Image change detection data
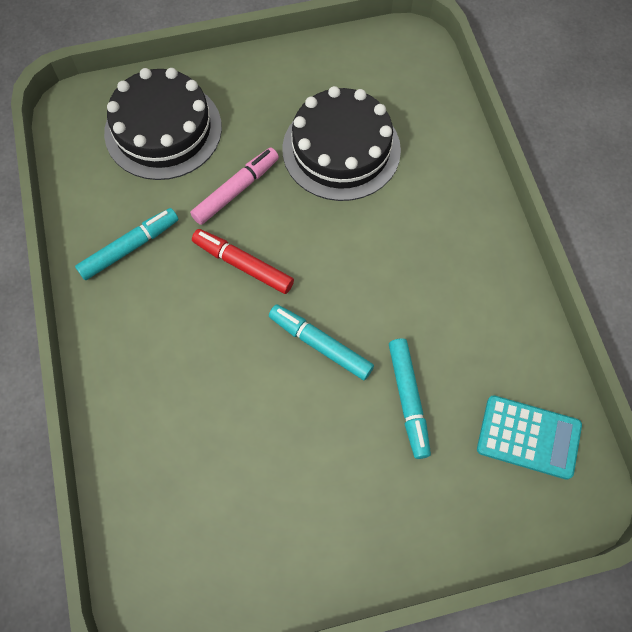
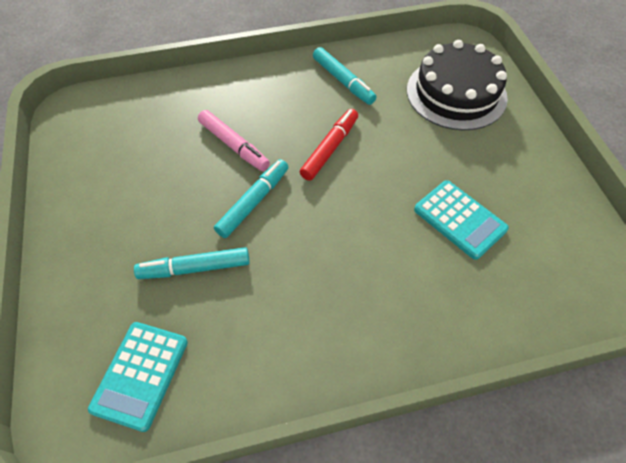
camera: 90 degrees right, 10 degrees down
(236, 190) = (402, 142): pink marker -> pink marker (234, 145)
(341, 149) = (459, 219): black cake -> turquoise calculator

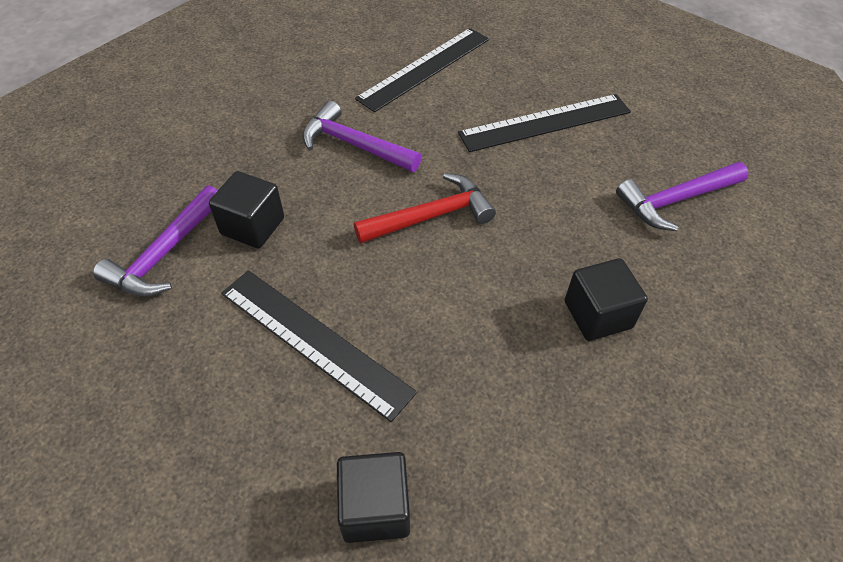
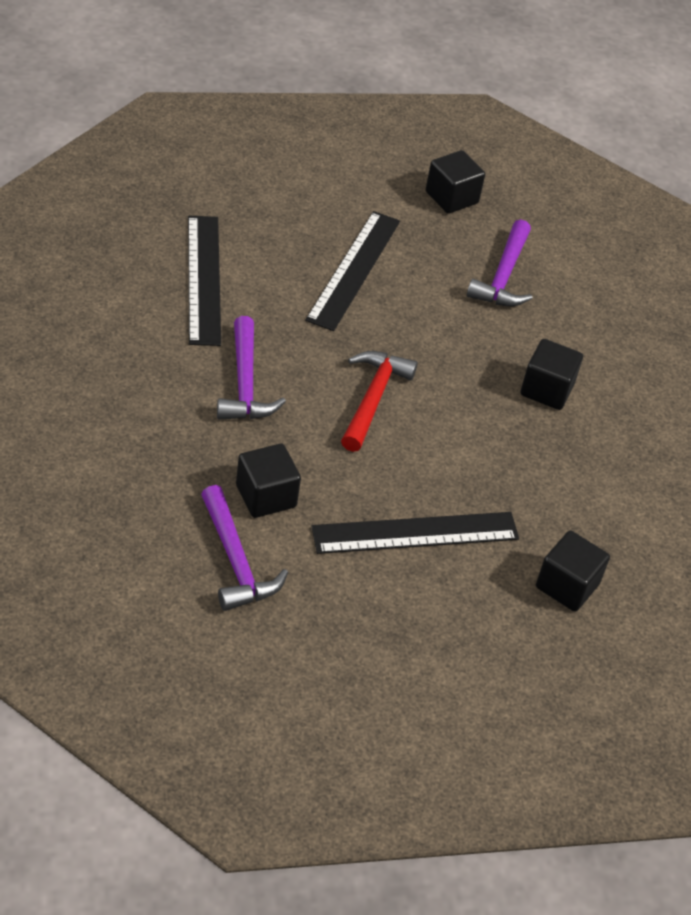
camera: 55 degrees left, 5 degrees down
(354, 145) = (245, 383): purple hammer -> purple hammer turned 75 degrees counterclockwise
(702, 120) = (451, 197): none -> black cube

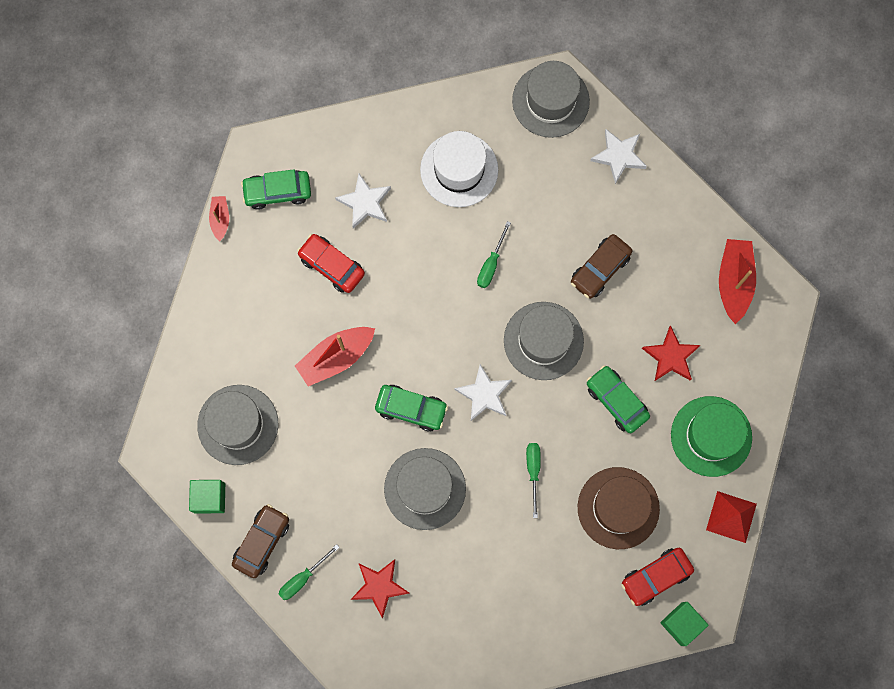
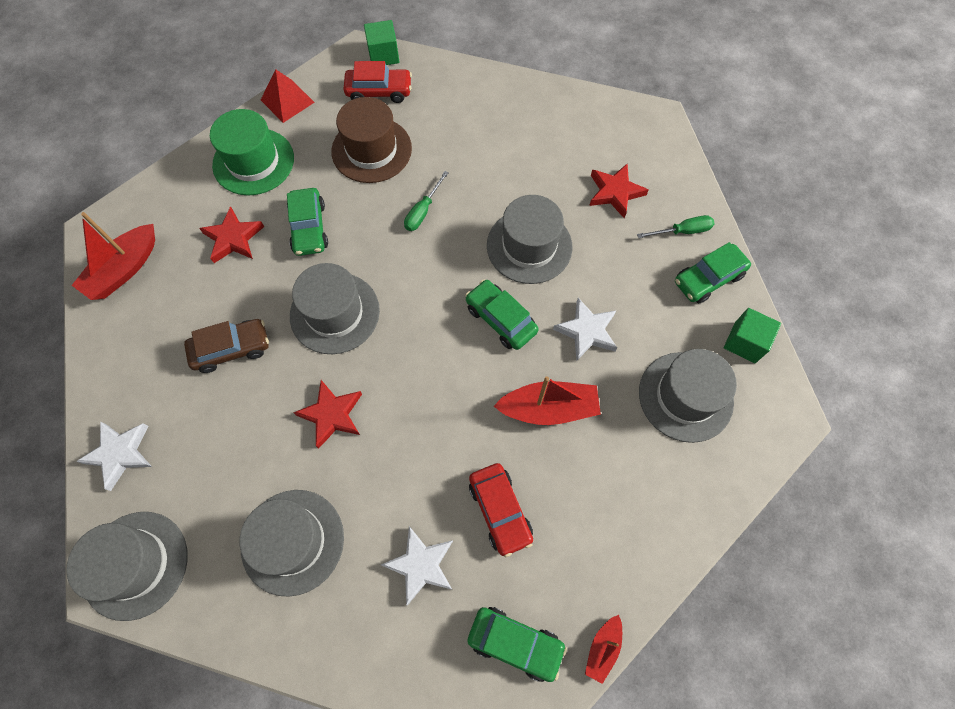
camera: 150 degrees left, 10 degrees down
(262, 542) = (708, 278): brown car -> green car
(459, 170) = (292, 541): white hat -> grey hat
(484, 394) = (423, 295): white star -> white star (587, 331)
(491, 264) = (332, 414): green screwdriver -> red star

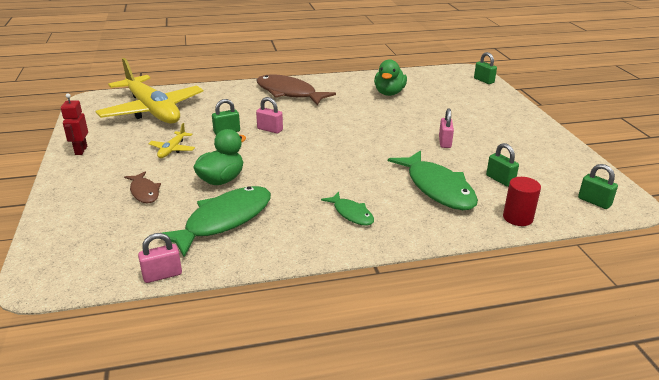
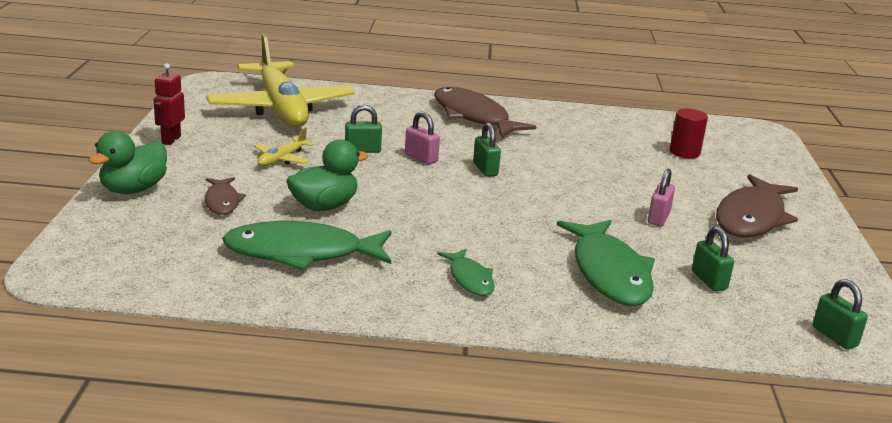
camera: 15 degrees right, 5 degrees down
(162, 275) = (196, 296): pink padlock -> none
(224, 220) = (301, 253): green fish -> green fish turned 150 degrees counterclockwise
(389, 93) = (617, 140): green duck -> green duck (133, 189)
(484, 80) = (775, 147): green padlock -> green padlock (485, 169)
(498, 130) = (751, 217): none -> brown fish
(517, 218) = (702, 332): red cylinder -> red cylinder (684, 152)

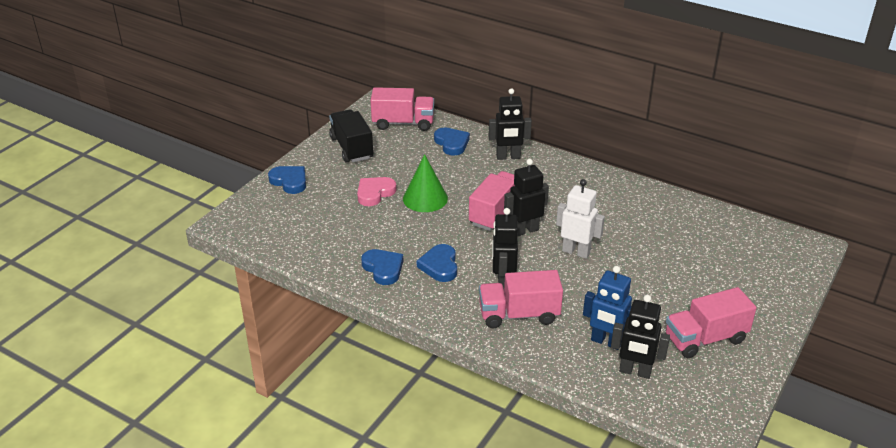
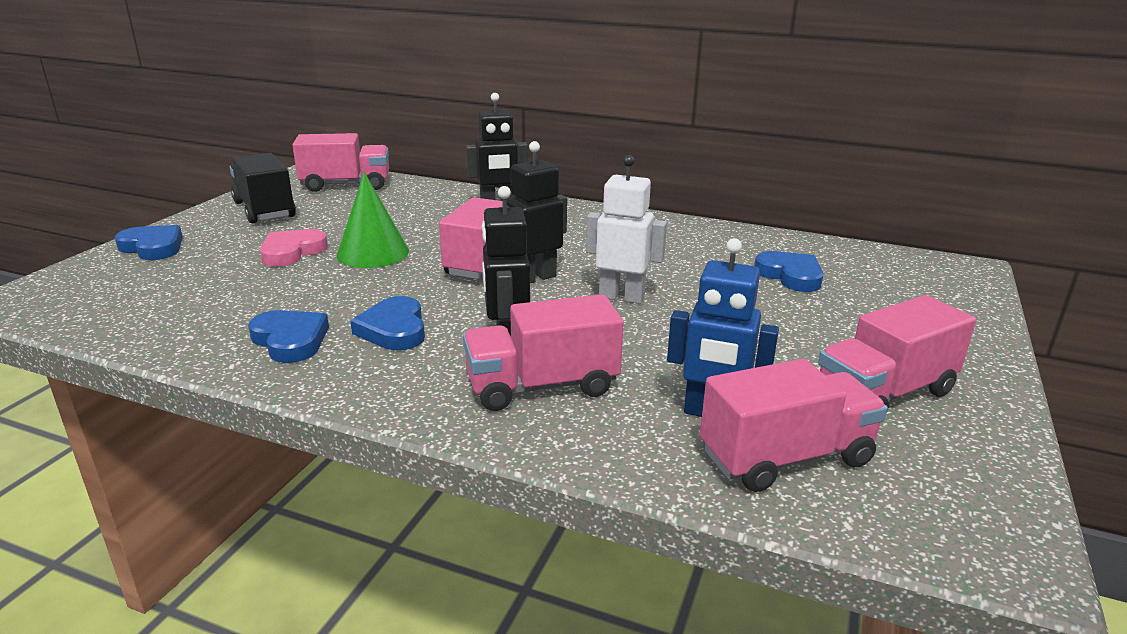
camera: 10 degrees left, 10 degrees down
(452, 143) = (415, 199): blue heart -> blue heart (790, 275)
(635, 372) = (785, 457): black robot -> pink truck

[Exercise aim]: Leave out the pictures, and write out all the remaining data above exactly.

[Answer for the task]:
camera: 90 degrees right, 10 degrees down
(236, 190) = (402, 142): pink marker -> pink marker (234, 145)
(341, 149) = (459, 219): black cake -> turquoise calculator

camera: 55 degrees left, 5 degrees down
(354, 145) = (245, 383): purple hammer -> purple hammer turned 75 degrees counterclockwise
(702, 120) = (451, 197): none -> black cube

camera: 150 degrees left, 10 degrees down
(262, 542) = (708, 278): brown car -> green car
(459, 170) = (292, 541): white hat -> grey hat
(484, 394) = (423, 295): white star -> white star (587, 331)
(491, 264) = (332, 414): green screwdriver -> red star

camera: 15 degrees right, 5 degrees down
(162, 275) = (196, 296): pink padlock -> none
(224, 220) = (301, 253): green fish -> green fish turned 150 degrees counterclockwise
(389, 93) = (617, 140): green duck -> green duck (133, 189)
(484, 80) = (775, 147): green padlock -> green padlock (485, 169)
(498, 130) = (751, 217): none -> brown fish
(517, 218) = (702, 332): red cylinder -> red cylinder (684, 152)

camera: 10 degrees left, 10 degrees down
(452, 143) = (415, 199): blue heart -> blue heart (790, 275)
(635, 372) = (785, 457): black robot -> pink truck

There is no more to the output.